Instructions for the task:
All lines holding the word "relocated" are to be copied from the records beneath.

*** Records for processing

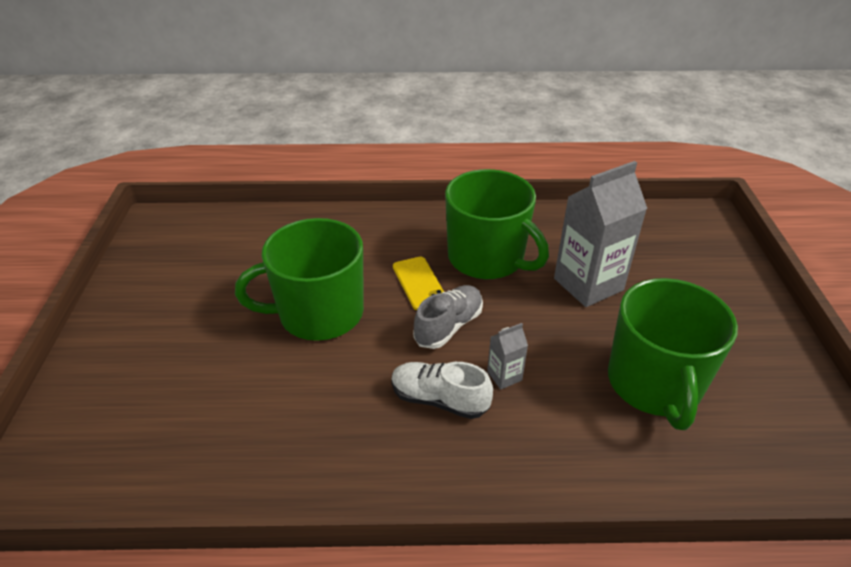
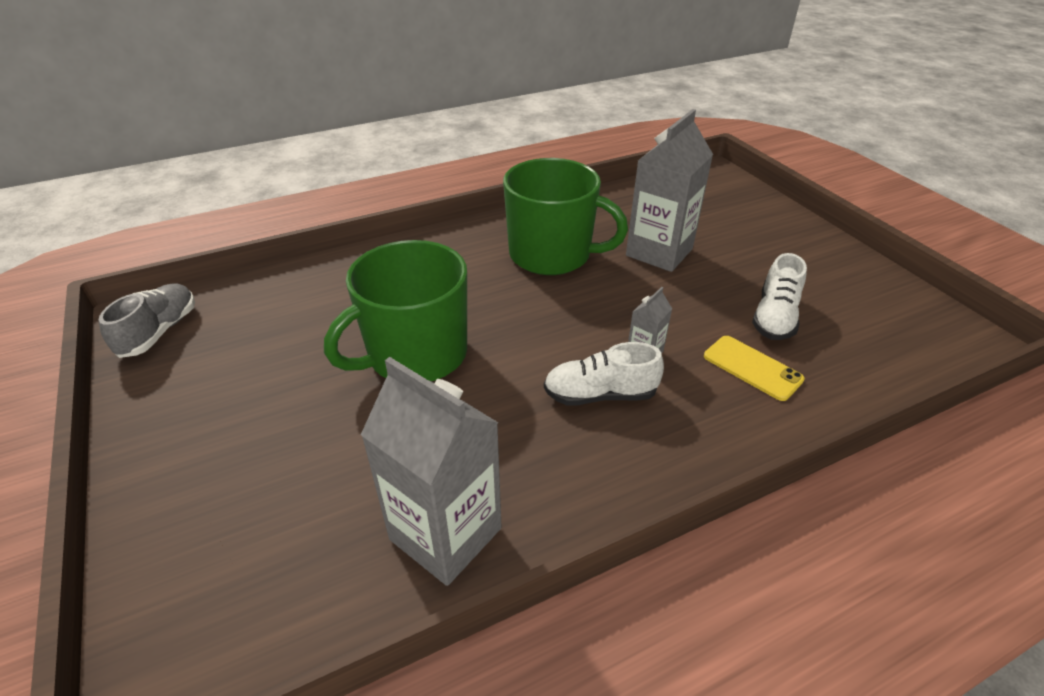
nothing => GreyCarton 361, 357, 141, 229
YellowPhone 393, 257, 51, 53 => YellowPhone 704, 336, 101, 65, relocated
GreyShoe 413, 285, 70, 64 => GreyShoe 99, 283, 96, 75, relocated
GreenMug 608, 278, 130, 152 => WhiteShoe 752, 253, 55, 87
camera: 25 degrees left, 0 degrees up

******

Expected output:
YellowPhone 393, 257, 51, 53 => YellowPhone 704, 336, 101, 65, relocated
GreyShoe 413, 285, 70, 64 => GreyShoe 99, 283, 96, 75, relocated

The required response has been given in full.